-- Input data follows --

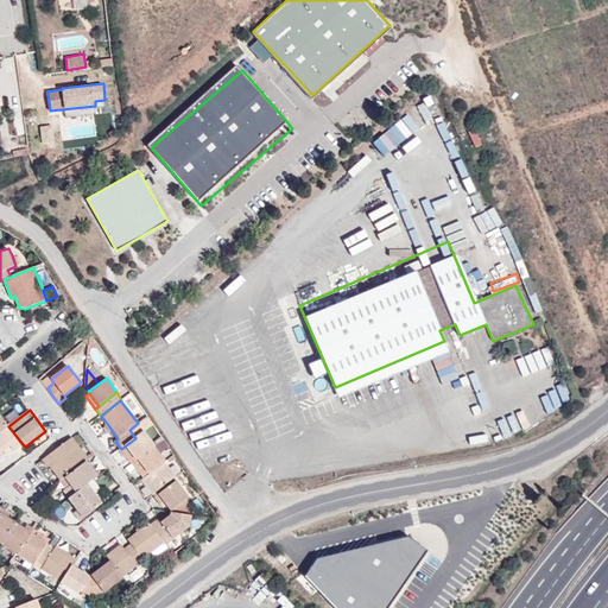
[(8,426),(1,416),(0,416),(0,453),(7,448),(5,445),(8,443),(11,445),(14,450),(23,444),(8,426)]
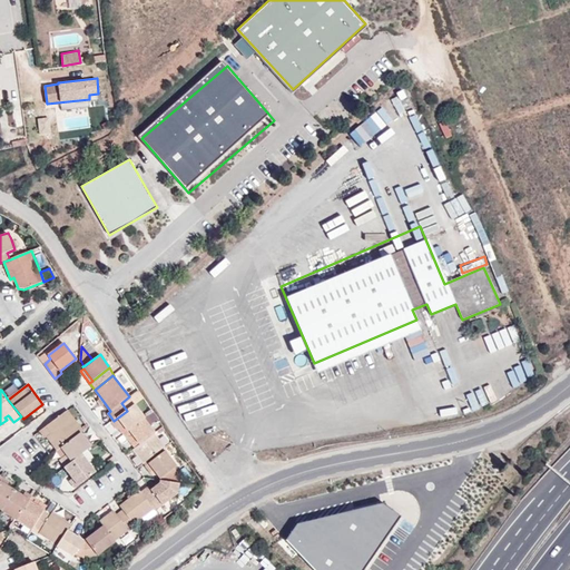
[(110,411),(101,399),(97,402),(106,414),(108,413),(110,411)]
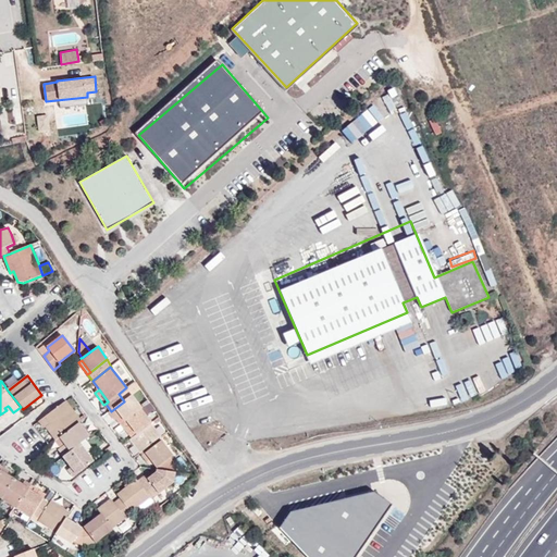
[(132,395),(124,401),(115,408),(125,422),(126,421),(140,409),(141,409),(132,395)]
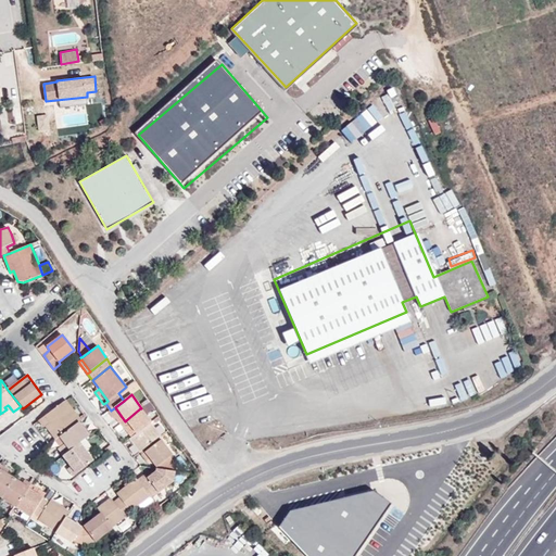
[(78,422),(81,420),(66,400),(45,416),(50,422),(46,426),(57,440),(60,437),(78,422)]
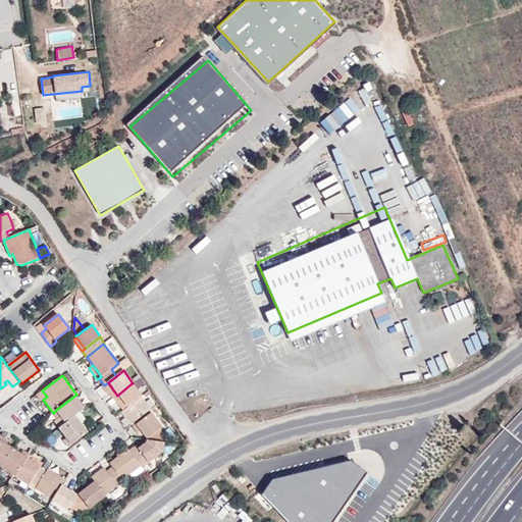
[(140,378),(133,383),(132,383),(142,397),(150,390),(140,378)]
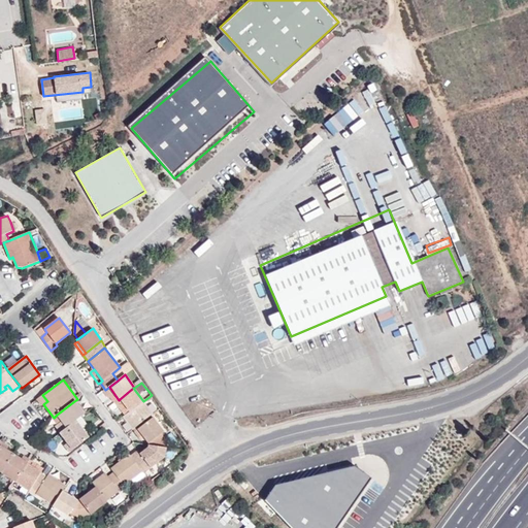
[(143,401),(133,388),(120,399),(130,411),(143,401)]
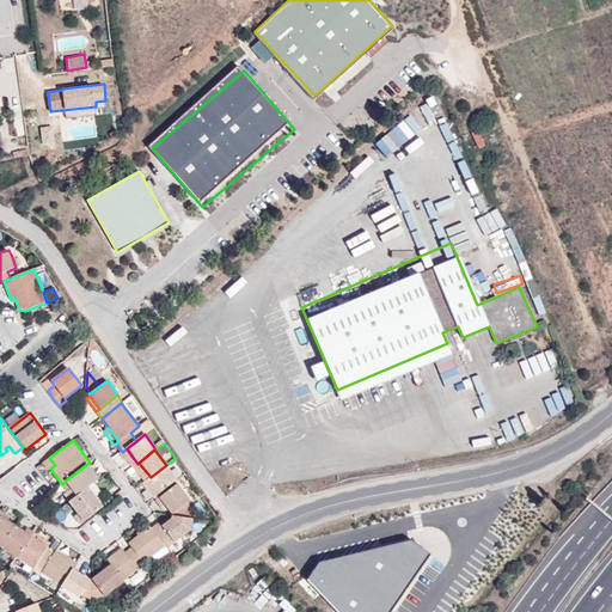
[(49,458),(42,464),(48,470),(50,469),(55,465),(49,458)]
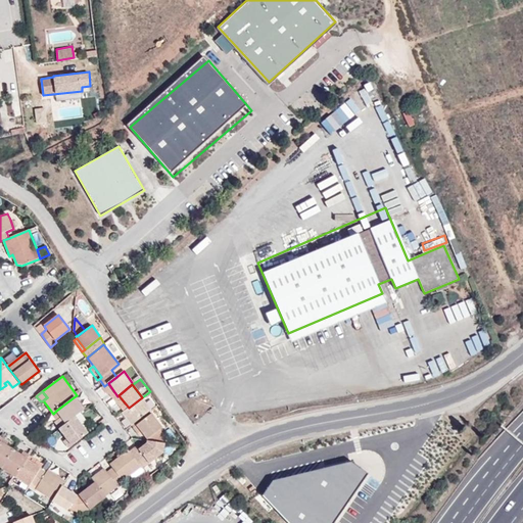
[(117,396),(113,398),(124,411),(129,408),(119,395),(117,396)]
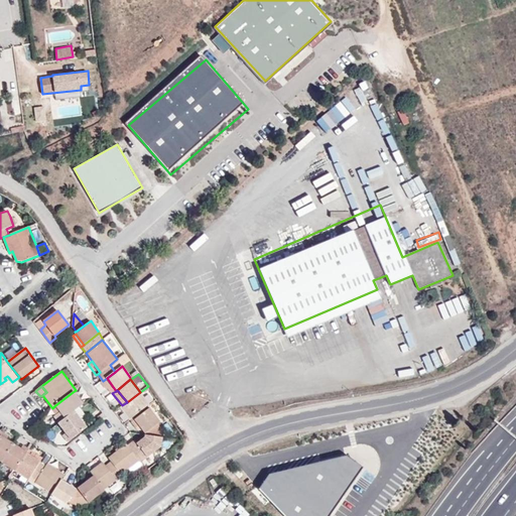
[(80,407),(83,404),(73,392),(55,405),(60,411),(55,414),(54,416),(59,422),(80,407)]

-- Input data concluded --

> Problem requirements
Go to the line with "[(49,458),(42,464),(48,470),(50,469),(55,465),(49,458)]" in the entries above. Reproduce that line and each one after it to the end, exactly and without the pictures.

> Solution
[(49,458),(42,464),(48,470),(50,469),(55,465),(49,458)]
[(117,396),(113,398),(124,411),(129,408),(119,395),(117,396)]
[(80,407),(83,404),(73,392),(55,405),(60,411),(55,414),(54,416),(59,422),(80,407)]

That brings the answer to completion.